■ **Stored items**:
━━━━━━━━━━━━━━━━━━━━━━━━━━━━━━

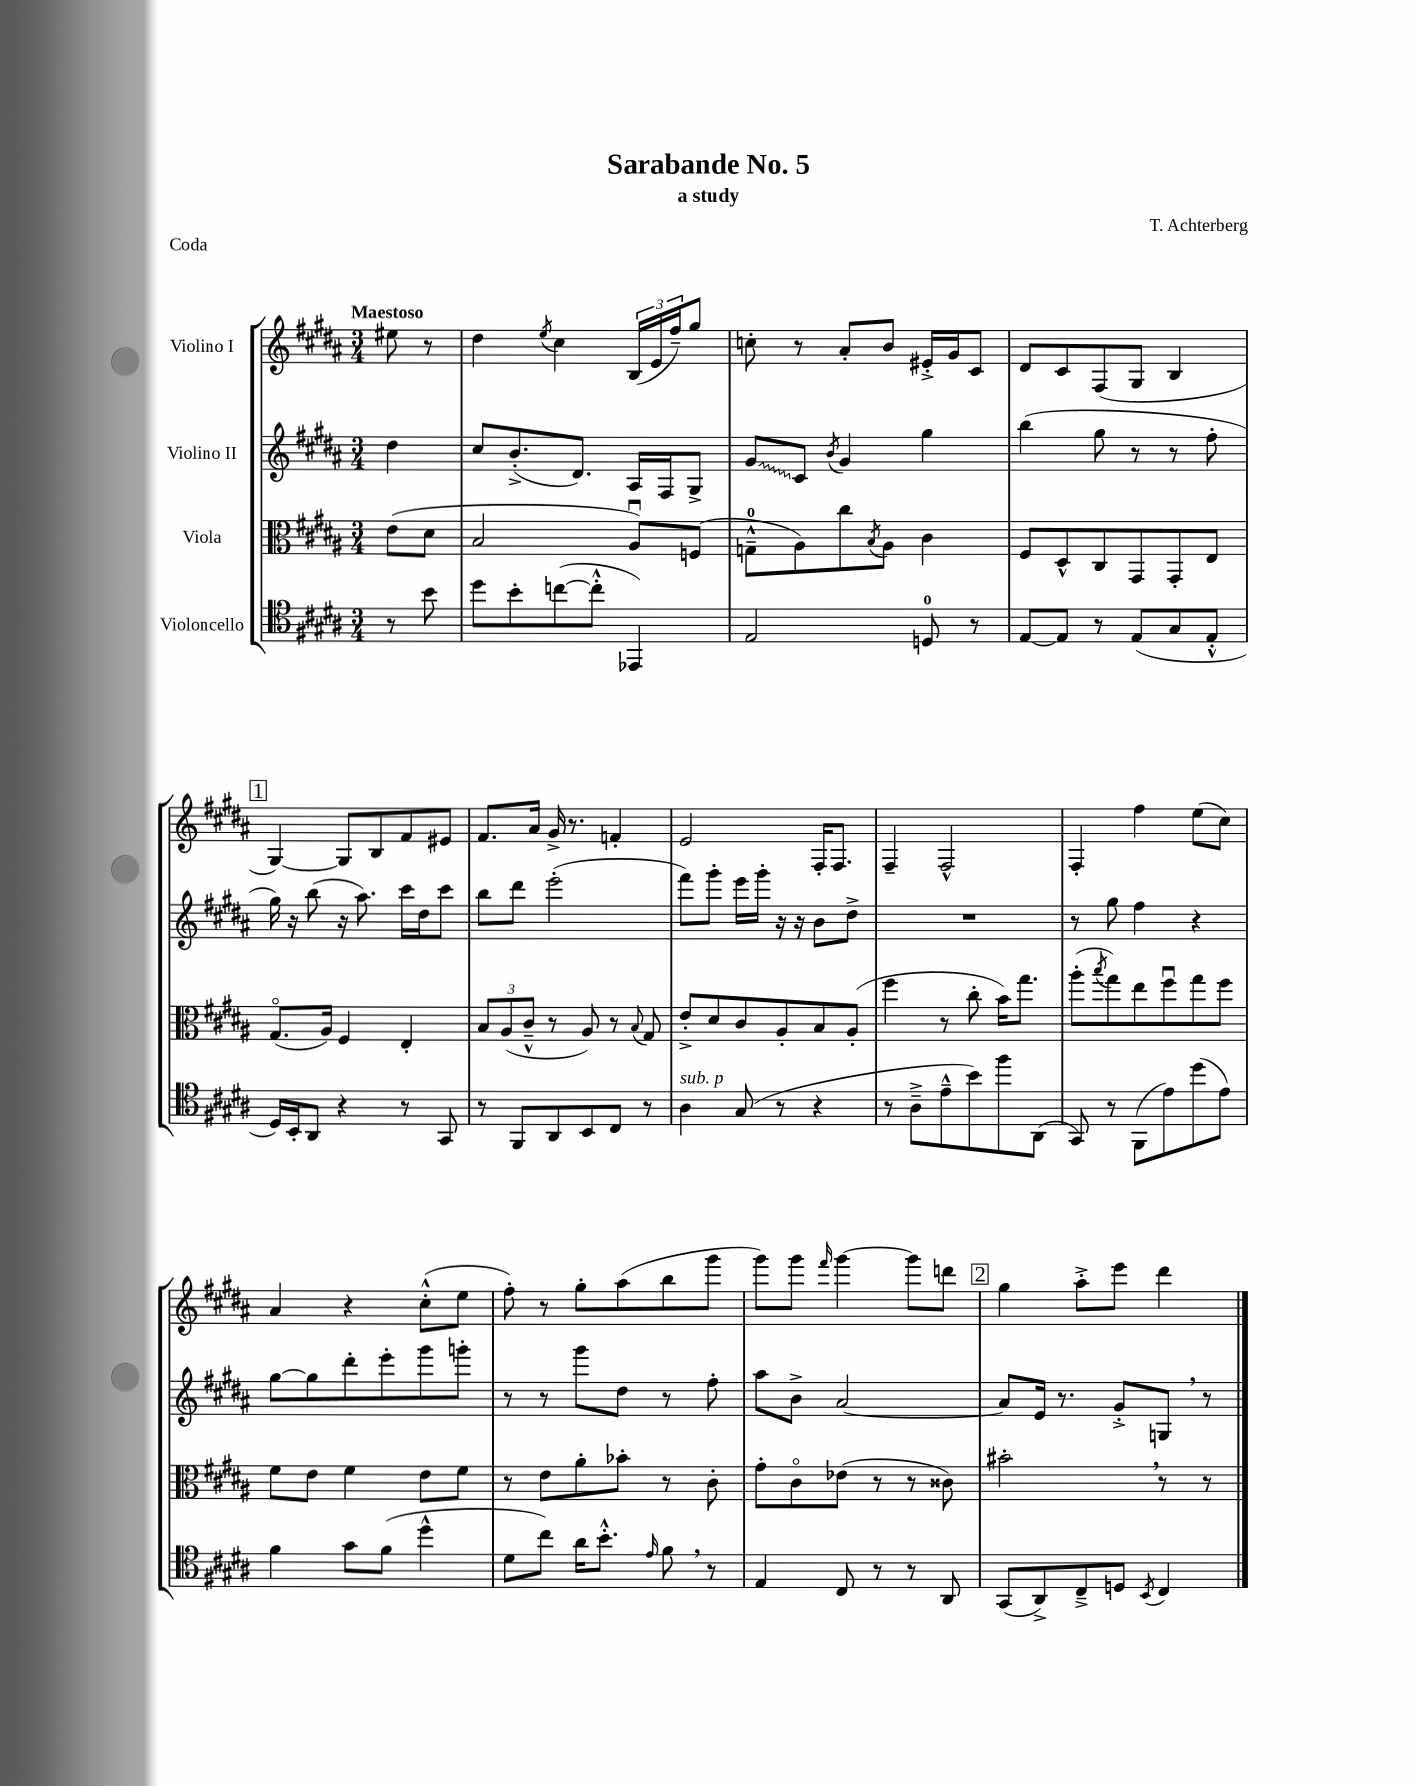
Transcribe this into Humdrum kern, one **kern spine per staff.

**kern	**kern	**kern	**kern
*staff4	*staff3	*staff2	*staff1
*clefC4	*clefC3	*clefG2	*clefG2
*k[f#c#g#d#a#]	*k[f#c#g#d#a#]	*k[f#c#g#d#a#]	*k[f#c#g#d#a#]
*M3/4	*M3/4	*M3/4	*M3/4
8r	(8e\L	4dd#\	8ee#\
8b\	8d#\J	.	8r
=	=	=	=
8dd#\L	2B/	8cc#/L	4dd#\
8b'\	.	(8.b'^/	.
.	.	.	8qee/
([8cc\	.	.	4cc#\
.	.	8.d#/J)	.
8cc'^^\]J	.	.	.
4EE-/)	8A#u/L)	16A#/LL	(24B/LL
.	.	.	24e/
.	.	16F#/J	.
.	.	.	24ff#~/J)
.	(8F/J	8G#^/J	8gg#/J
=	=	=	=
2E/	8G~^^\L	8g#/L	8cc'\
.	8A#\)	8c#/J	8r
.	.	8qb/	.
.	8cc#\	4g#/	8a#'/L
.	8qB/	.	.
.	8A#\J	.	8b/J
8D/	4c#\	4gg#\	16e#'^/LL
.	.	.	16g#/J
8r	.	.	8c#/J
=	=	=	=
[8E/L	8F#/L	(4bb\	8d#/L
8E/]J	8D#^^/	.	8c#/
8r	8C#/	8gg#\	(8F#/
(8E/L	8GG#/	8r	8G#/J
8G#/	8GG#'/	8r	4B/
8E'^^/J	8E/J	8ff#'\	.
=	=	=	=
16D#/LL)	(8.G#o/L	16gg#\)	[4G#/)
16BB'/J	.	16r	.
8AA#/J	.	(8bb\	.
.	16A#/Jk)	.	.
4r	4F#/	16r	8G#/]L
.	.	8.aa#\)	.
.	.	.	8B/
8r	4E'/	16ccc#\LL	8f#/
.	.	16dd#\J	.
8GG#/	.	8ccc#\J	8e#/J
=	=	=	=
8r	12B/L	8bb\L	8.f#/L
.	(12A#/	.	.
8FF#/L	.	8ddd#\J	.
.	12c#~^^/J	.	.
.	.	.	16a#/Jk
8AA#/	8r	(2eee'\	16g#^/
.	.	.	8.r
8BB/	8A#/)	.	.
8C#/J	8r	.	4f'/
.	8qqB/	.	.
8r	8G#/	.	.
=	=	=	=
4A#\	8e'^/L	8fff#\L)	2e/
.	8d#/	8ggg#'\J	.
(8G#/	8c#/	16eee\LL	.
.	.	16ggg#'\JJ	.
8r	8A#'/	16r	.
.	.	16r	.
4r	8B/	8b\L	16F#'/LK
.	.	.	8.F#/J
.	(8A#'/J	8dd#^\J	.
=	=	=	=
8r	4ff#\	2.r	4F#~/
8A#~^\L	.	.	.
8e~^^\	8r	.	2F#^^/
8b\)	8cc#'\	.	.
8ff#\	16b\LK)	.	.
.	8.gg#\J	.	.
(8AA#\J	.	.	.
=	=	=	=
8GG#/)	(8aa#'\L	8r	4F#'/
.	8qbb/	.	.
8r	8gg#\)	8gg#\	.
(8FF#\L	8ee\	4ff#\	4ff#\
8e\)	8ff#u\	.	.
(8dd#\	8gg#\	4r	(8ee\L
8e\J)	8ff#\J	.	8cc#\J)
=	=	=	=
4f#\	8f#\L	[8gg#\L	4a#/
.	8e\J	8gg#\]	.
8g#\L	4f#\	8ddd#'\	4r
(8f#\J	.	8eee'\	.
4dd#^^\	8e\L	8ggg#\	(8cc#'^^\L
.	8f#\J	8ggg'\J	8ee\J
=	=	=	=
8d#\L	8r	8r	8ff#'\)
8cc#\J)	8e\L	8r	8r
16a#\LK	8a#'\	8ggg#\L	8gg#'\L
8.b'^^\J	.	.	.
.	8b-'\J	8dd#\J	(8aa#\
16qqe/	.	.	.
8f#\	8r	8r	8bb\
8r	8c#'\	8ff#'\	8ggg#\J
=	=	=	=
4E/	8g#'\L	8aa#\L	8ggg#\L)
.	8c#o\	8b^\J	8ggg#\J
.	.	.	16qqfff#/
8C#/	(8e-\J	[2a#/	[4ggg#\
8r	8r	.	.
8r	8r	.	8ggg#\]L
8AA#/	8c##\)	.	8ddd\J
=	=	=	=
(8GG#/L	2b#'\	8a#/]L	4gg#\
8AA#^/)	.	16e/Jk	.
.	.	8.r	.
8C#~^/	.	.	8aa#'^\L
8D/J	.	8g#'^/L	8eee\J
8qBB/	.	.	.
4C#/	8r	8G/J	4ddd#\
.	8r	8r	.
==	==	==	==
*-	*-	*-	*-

━━━━━━━━━━━━━━━━━━━━━━━━━━━━━━

Locate each line in the material above that contains the string "kern" and copy those lines out in full.

■ **Solution to this exercise**:
Transcribe this into Humdrum kern, one **kern spine per staff.
**kern	**kern	**kern	**kern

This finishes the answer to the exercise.